*** Listed entries Section Begins ***

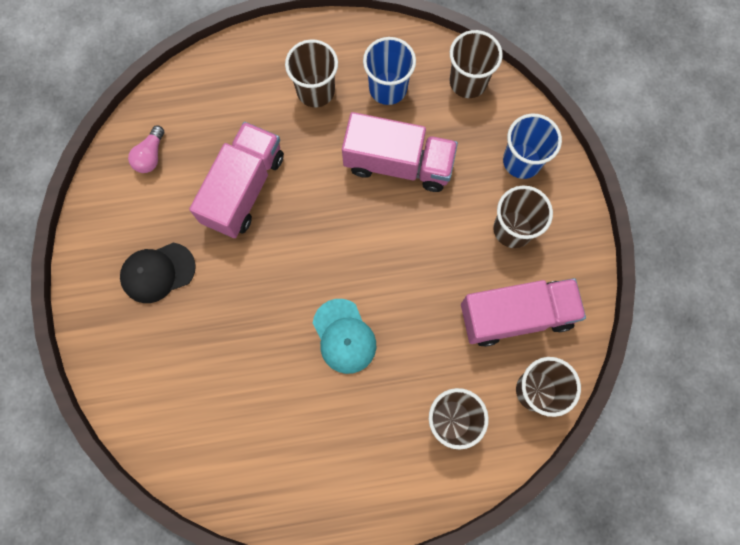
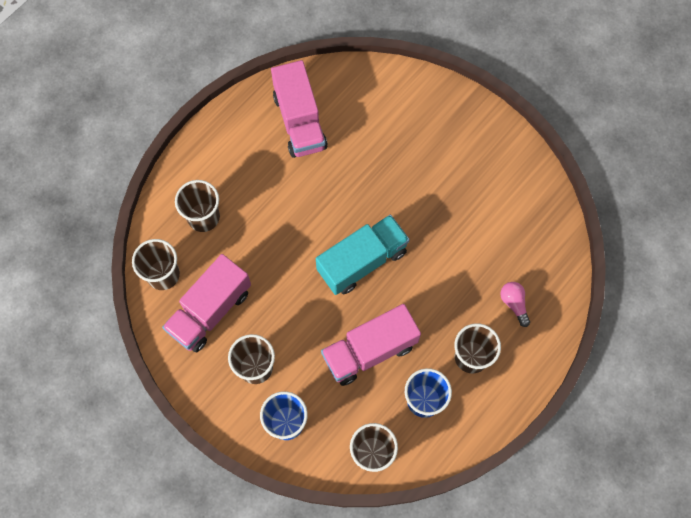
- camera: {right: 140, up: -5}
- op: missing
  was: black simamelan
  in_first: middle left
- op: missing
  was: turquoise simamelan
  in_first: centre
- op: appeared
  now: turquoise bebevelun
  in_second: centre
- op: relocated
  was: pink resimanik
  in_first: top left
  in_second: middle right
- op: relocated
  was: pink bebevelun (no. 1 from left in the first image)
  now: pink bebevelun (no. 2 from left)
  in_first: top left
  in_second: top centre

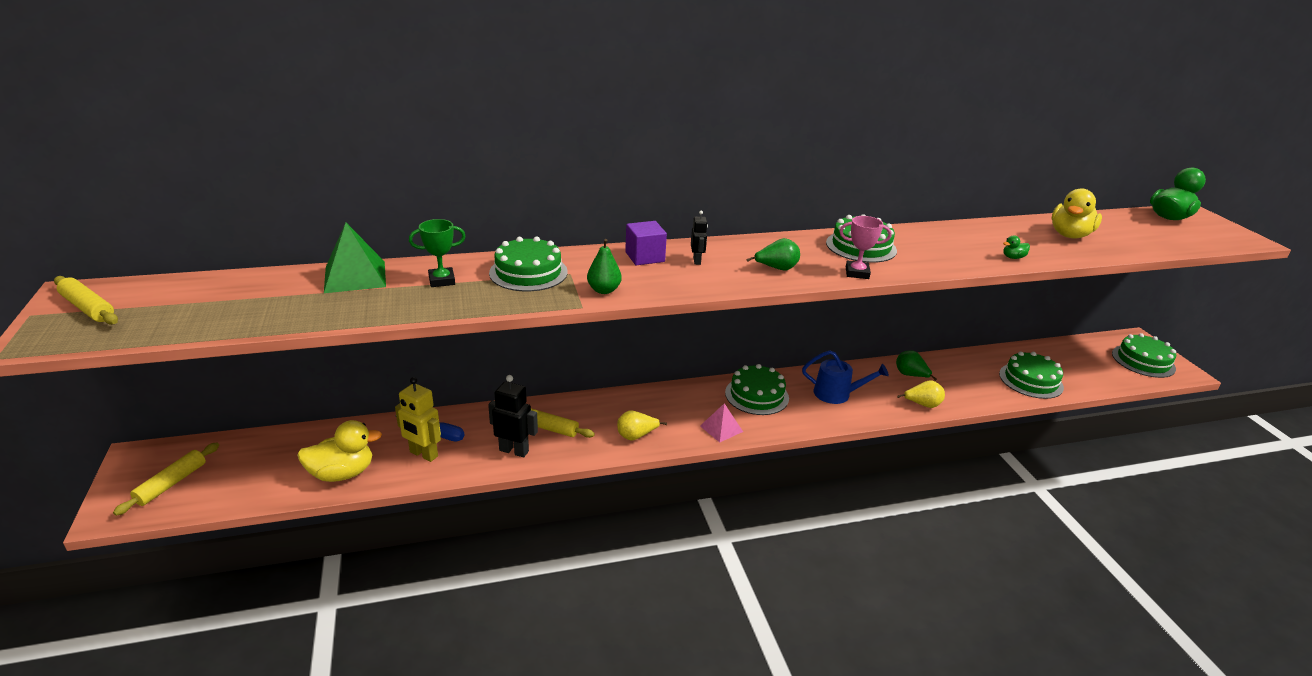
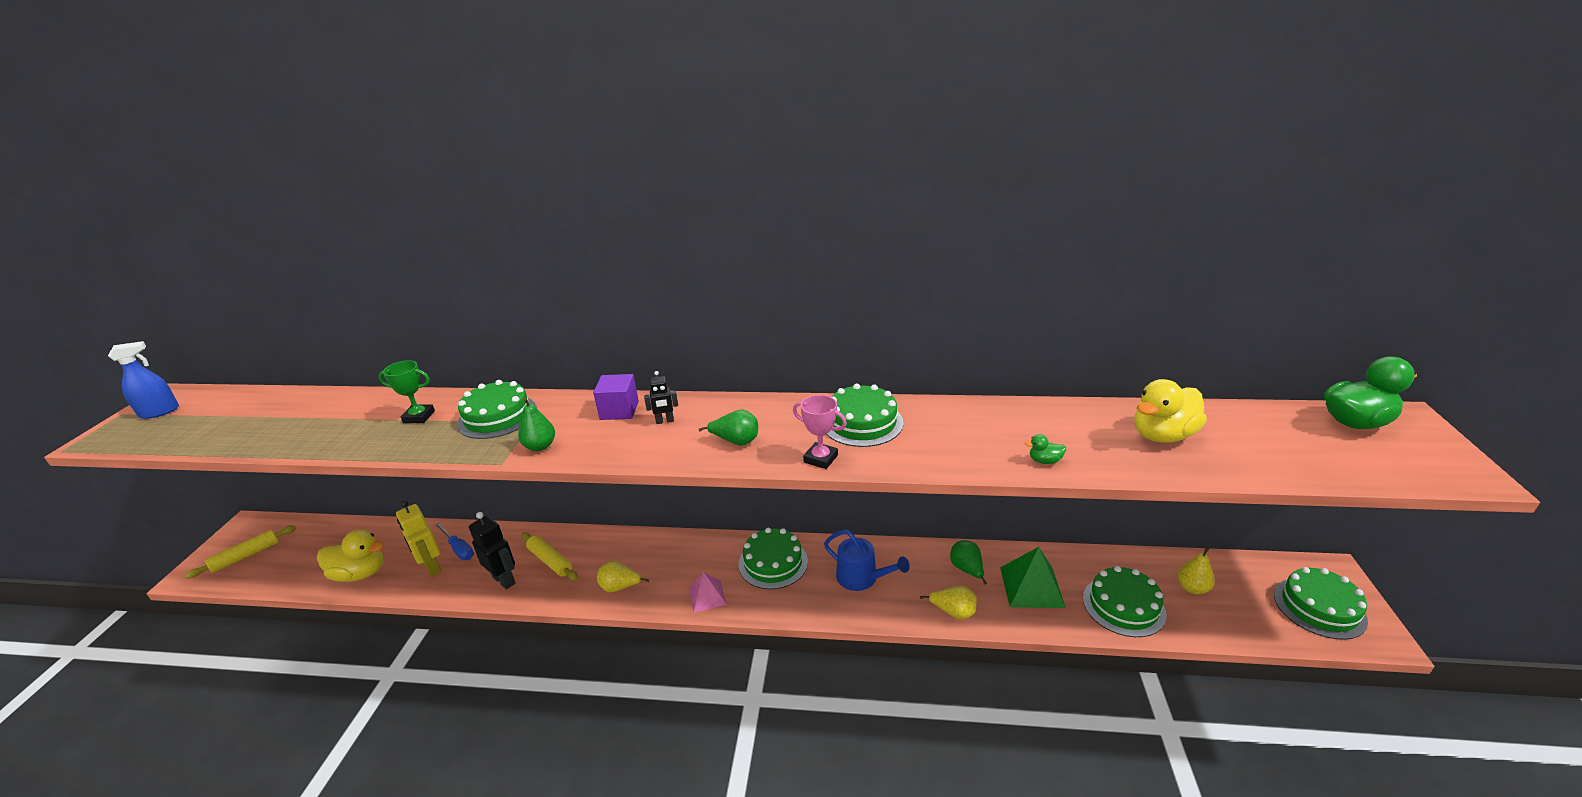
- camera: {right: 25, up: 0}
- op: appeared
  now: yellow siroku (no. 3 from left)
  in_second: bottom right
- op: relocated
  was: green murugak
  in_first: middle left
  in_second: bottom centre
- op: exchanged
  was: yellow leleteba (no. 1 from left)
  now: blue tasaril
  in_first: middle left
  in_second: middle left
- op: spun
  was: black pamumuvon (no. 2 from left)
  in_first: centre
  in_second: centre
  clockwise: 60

*** Listed entries Section Ends ***

*Problem description*.
Return every line of the records exactly as given, pictures excluded.

*Task output*.
- camera: {right: 140, up: -5}
- op: missing
  was: black simamelan
  in_first: middle left
- op: missing
  was: turquoise simamelan
  in_first: centre
- op: appeared
  now: turquoise bebevelun
  in_second: centre
- op: relocated
  was: pink resimanik
  in_first: top left
  in_second: middle right
- op: relocated
  was: pink bebevelun (no. 1 from left in the first image)
  now: pink bebevelun (no. 2 from left)
  in_first: top left
  in_second: top centre

- camera: {right: 25, up: 0}
- op: appeared
  now: yellow siroku (no. 3 from left)
  in_second: bottom right
- op: relocated
  was: green murugak
  in_first: middle left
  in_second: bottom centre
- op: exchanged
  was: yellow leleteba (no. 1 from left)
  now: blue tasaril
  in_first: middle left
  in_second: middle left
- op: spun
  was: black pamumuvon (no. 2 from left)
  in_first: centre
  in_second: centre
  clockwise: 60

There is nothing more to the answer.